Work to complete:
Exact wording is needed for every line from the one holding "PIXELS2 pin VCC: VIN -> GND" to the end of the records below; write those lines out and omit the pictures.

─── Source information ───

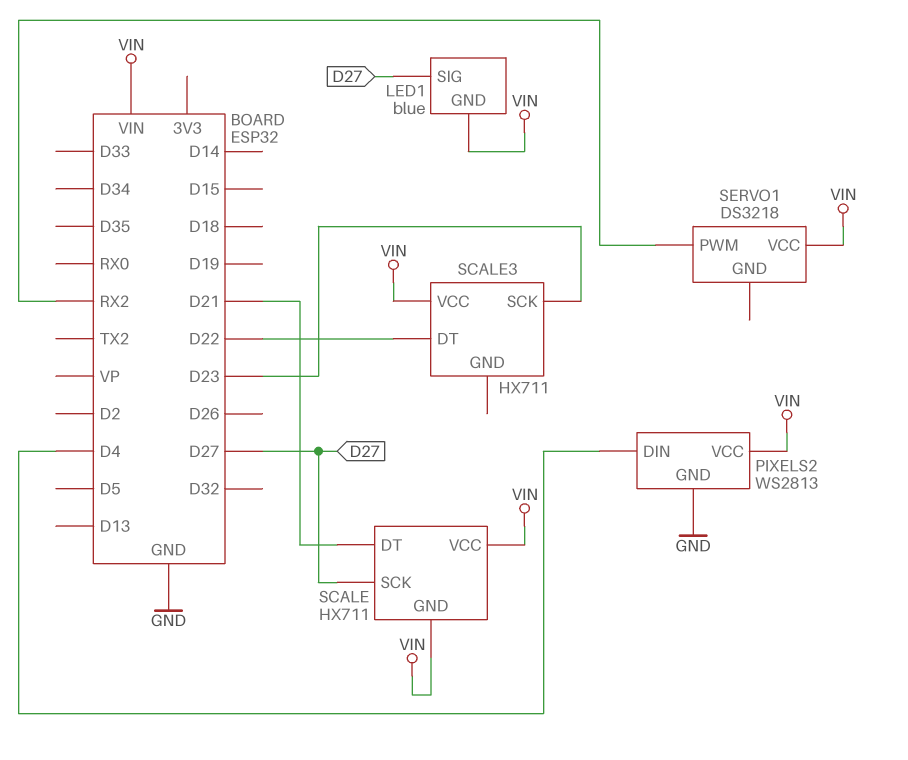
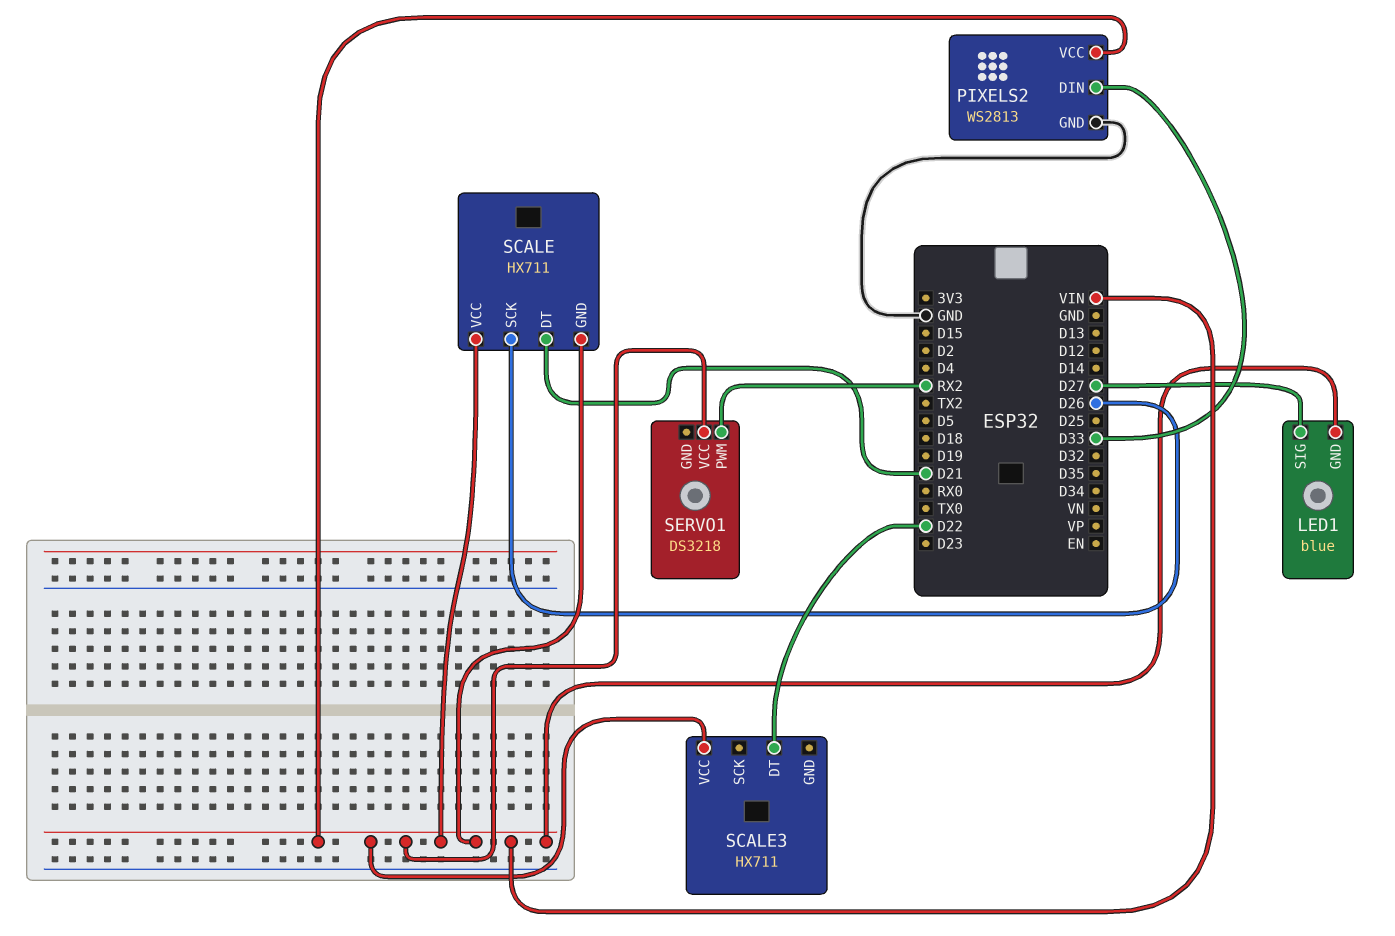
PIXELS2 pin DIN: D4 -> D33
SCALE pin SCK: D27 -> D26
SCALE3 pin SCK: D23 -> none

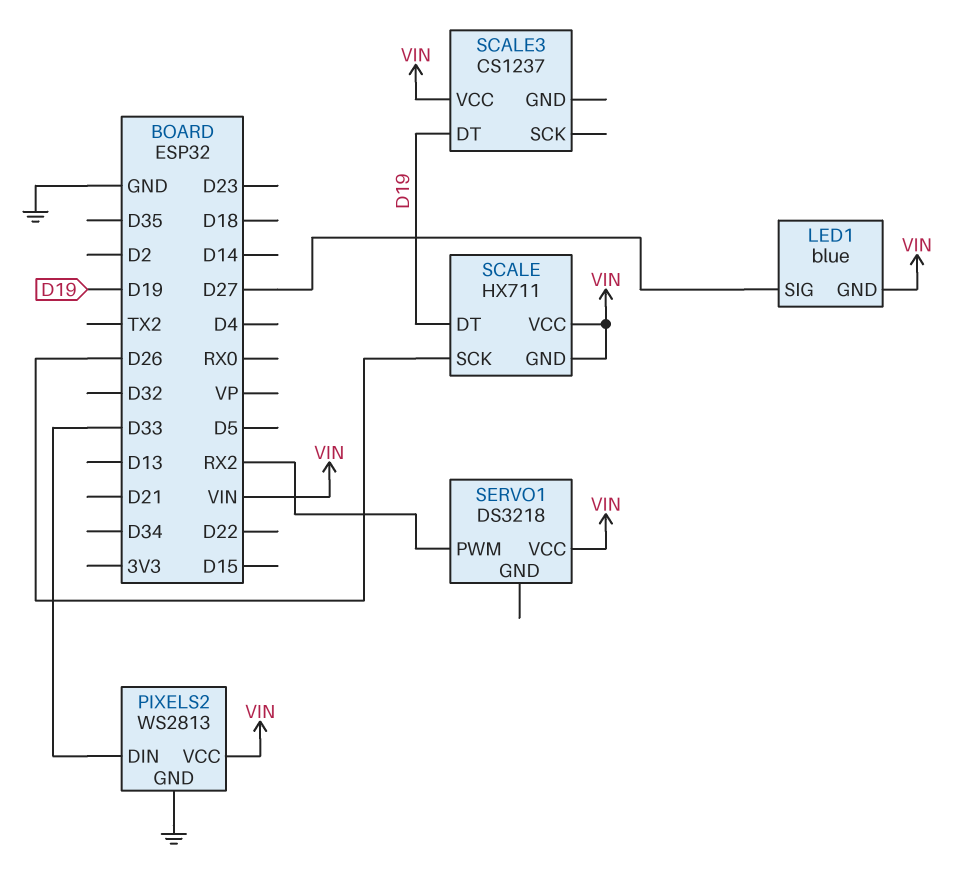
SCALE pin DT: D21 -> D19
SCALE3: HX711 -> CS1237
SCALE3 pin DT: D22 -> D19

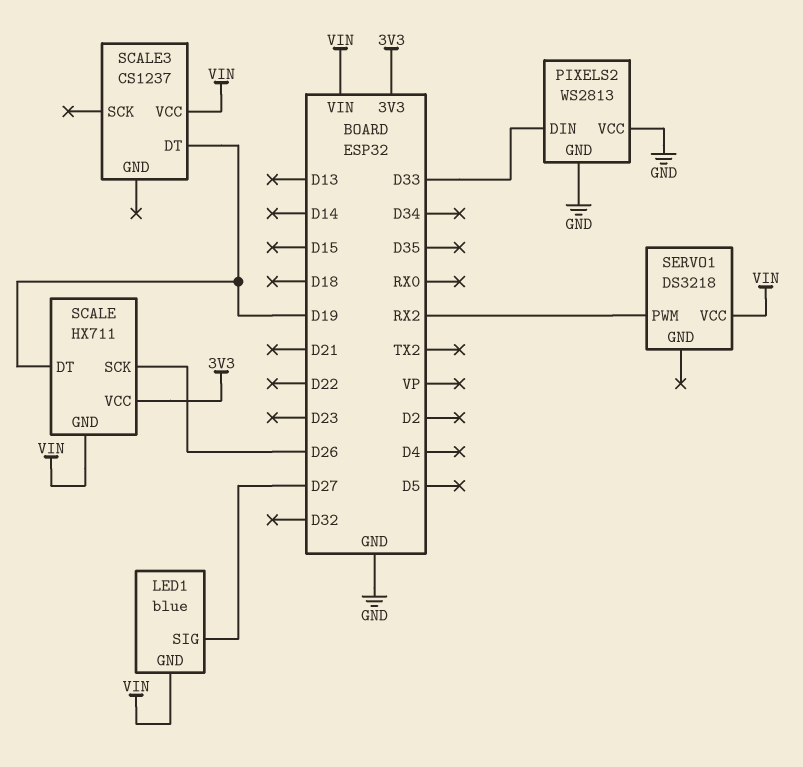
PIXELS2 pin VCC: VIN -> GND
SCALE pin VCC: VIN -> 3V3

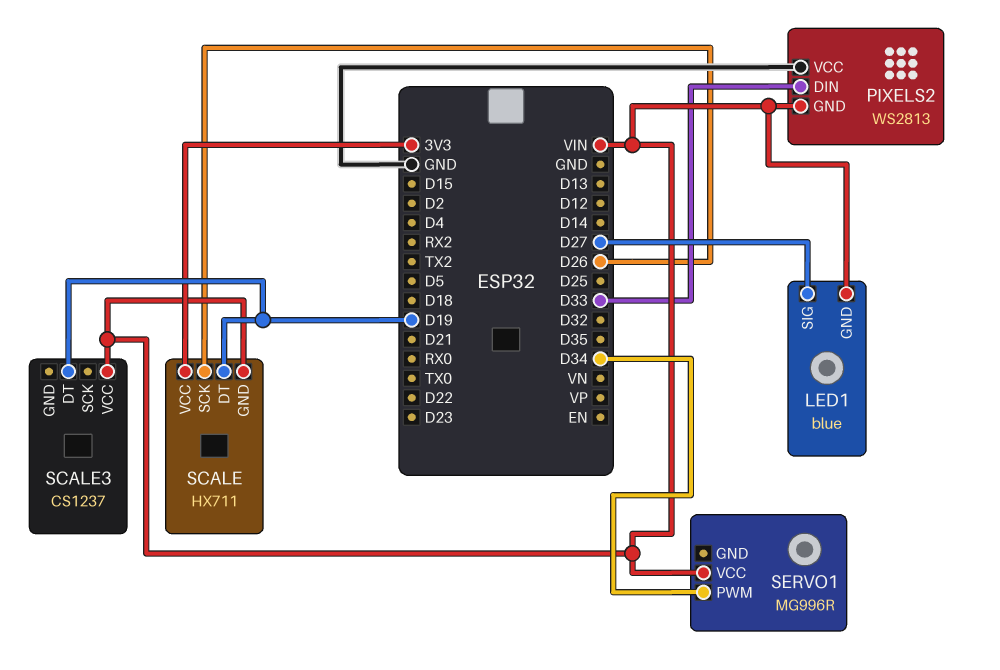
PIXELS2 pin GND: GND -> VIN
SERVO1: DS3218 -> MG996R
SERVO1 pin PWM: RX2 -> D34

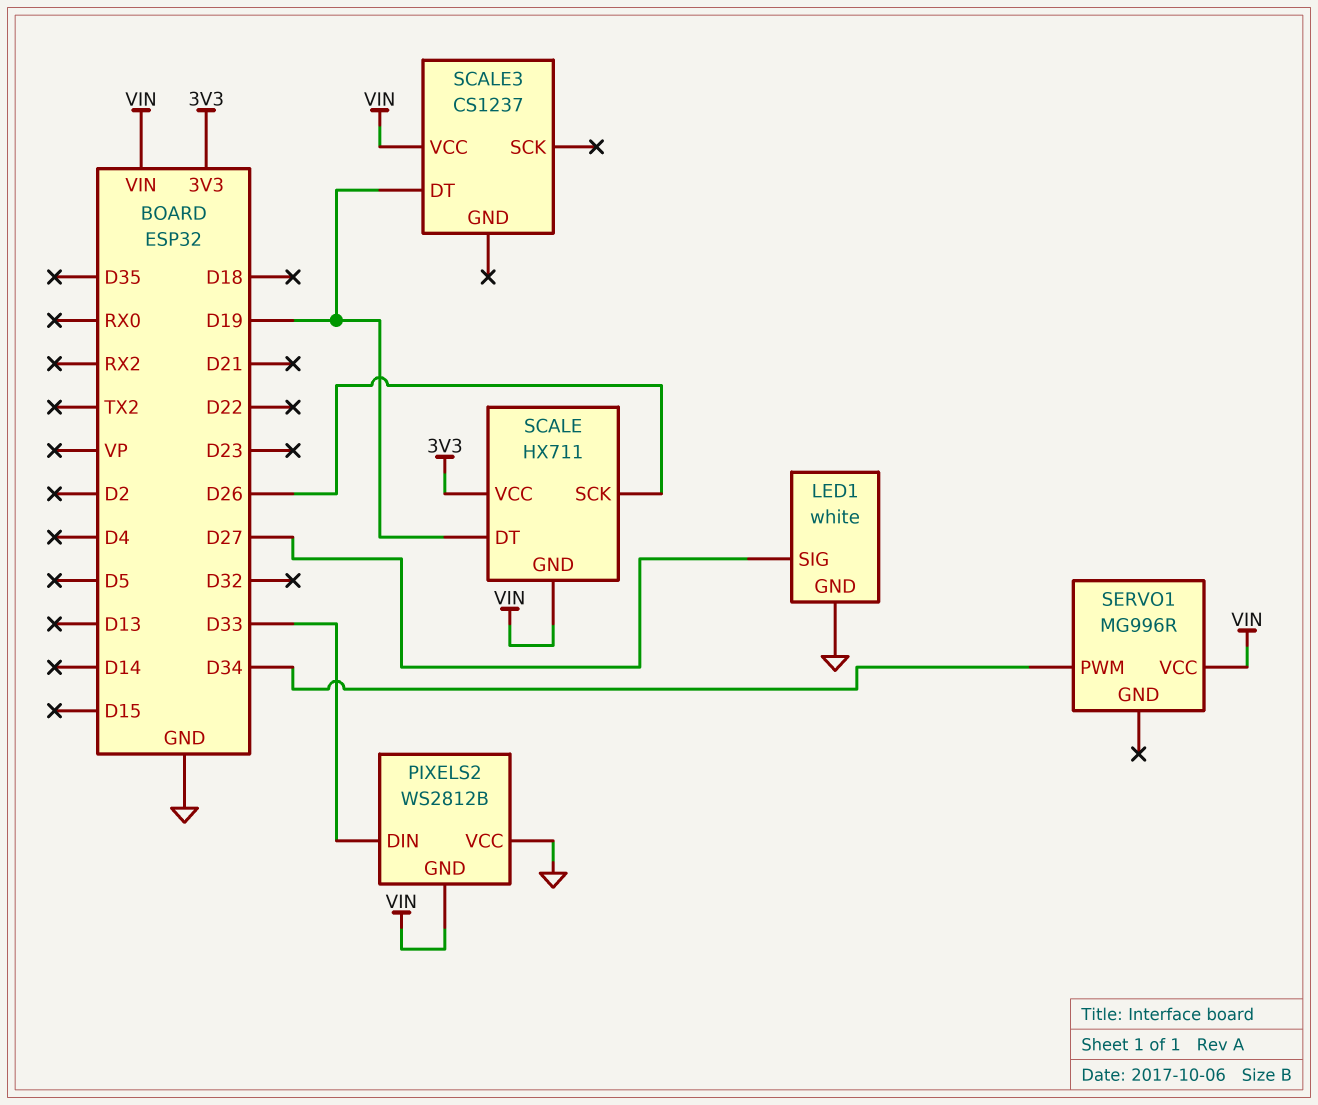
LED1: blue -> white
LED1 pin GND: VIN -> GND
PIXELS2: WS2813 -> WS2812B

───

Answer for this exercise:
PIXELS2 pin VCC: VIN -> GND
SCALE pin VCC: VIN -> 3V3

PIXELS2 pin GND: GND -> VIN
SERVO1: DS3218 -> MG996R
SERVO1 pin PWM: RX2 -> D34

LED1: blue -> white
LED1 pin GND: VIN -> GND
PIXELS2: WS2813 -> WS2812B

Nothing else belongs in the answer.